Source records:
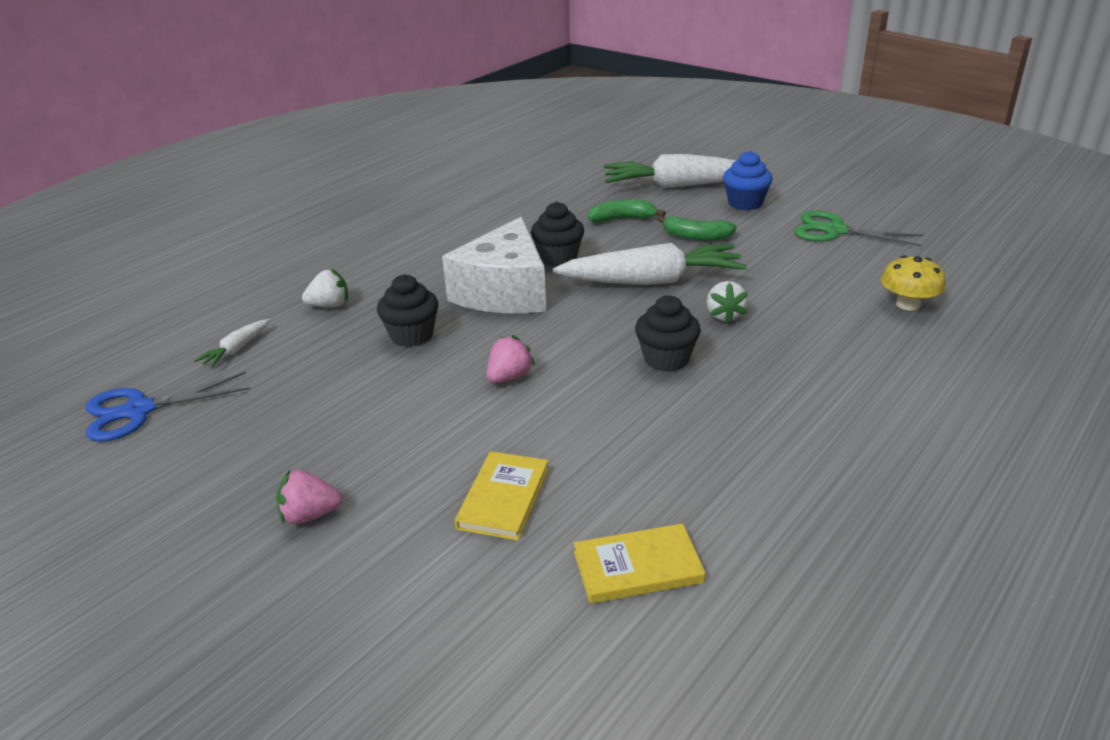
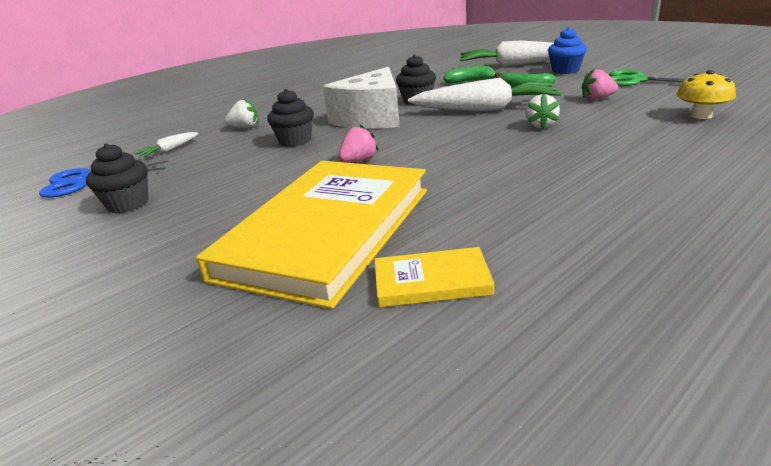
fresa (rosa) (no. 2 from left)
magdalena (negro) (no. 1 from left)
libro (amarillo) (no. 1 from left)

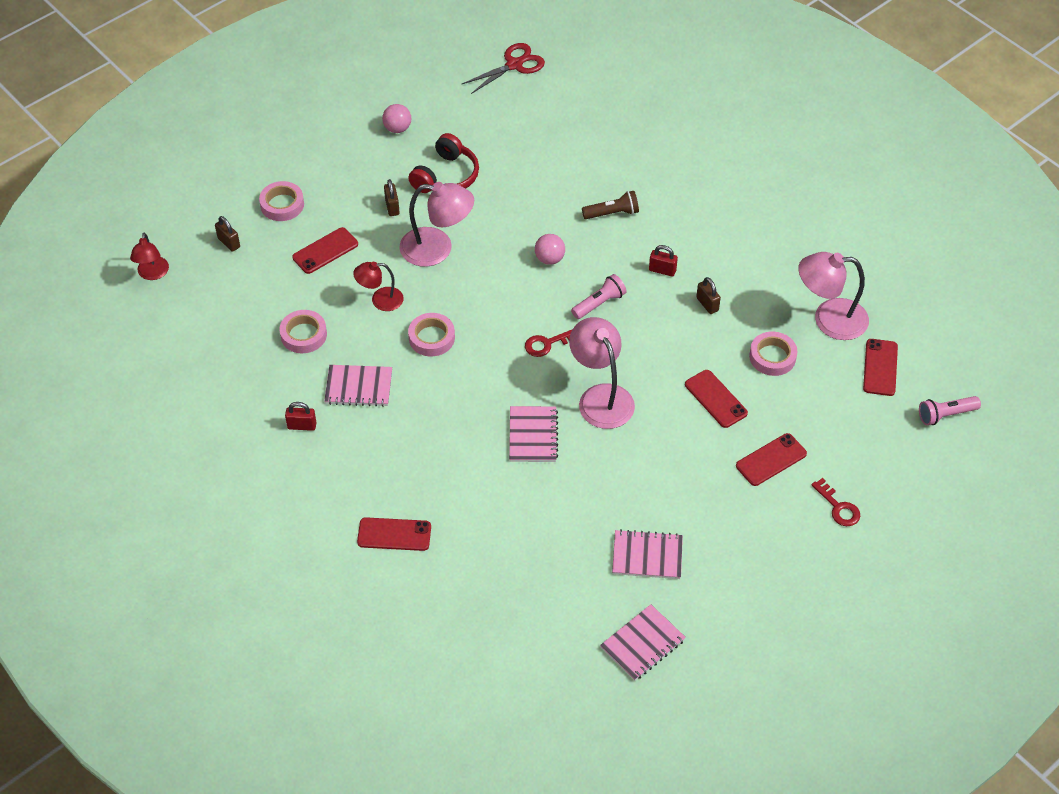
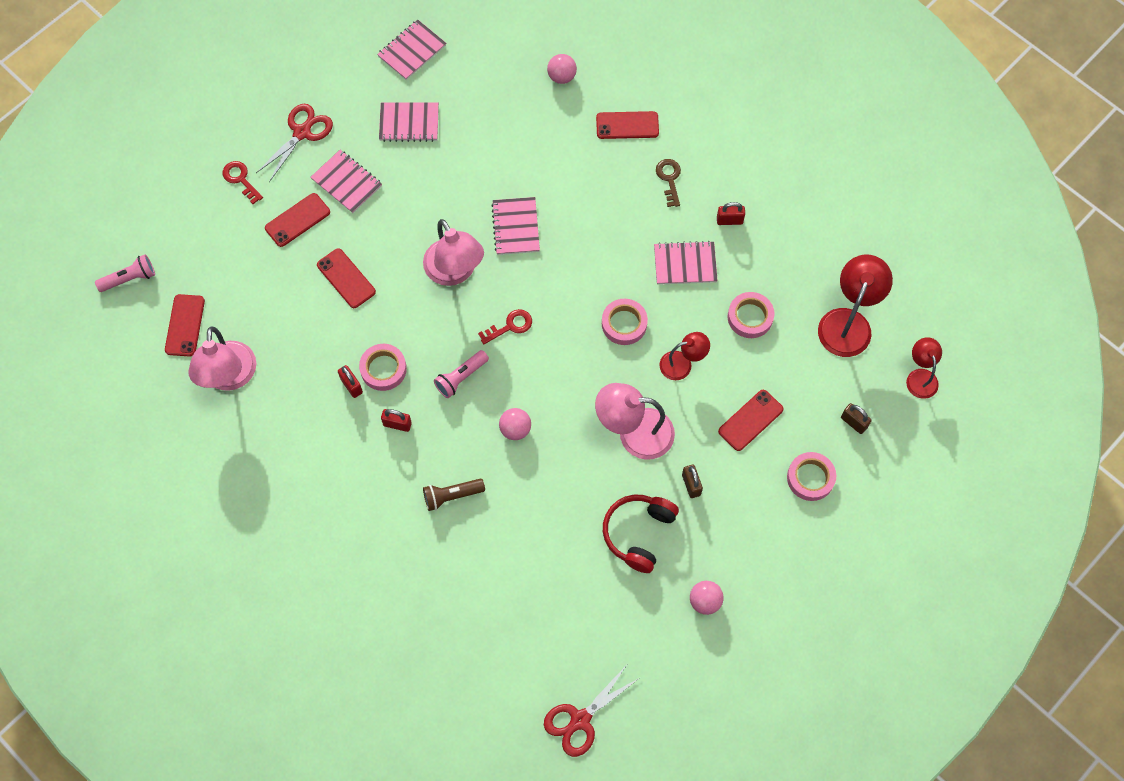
tijeras (rojo) (no. 1 from left)
cuaderno (rosa) (no. 1 from left)
pelota (rosa) (no. 2 from left)
llave (marrón)
lámpara (rojo) (no. 2 from left)
cinta adhesiva (rosa) (no. 1 from left)
candado (rojo) (no. 1 from left)
lámpara (rosa) (no. 1 from left)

What the task requires: Leaving out the images, return the entries above exactly as they read.

Task output:
fresa (rosa) (no. 2 from left)
magdalena (negro) (no. 1 from left)
libro (amarillo) (no. 1 from left)

tijeras (rojo) (no. 1 from left)
cuaderno (rosa) (no. 1 from left)
pelota (rosa) (no. 2 from left)
llave (marrón)
lámpara (rojo) (no. 2 from left)
cinta adhesiva (rosa) (no. 1 from left)
candado (rojo) (no. 1 from left)
lámpara (rosa) (no. 1 from left)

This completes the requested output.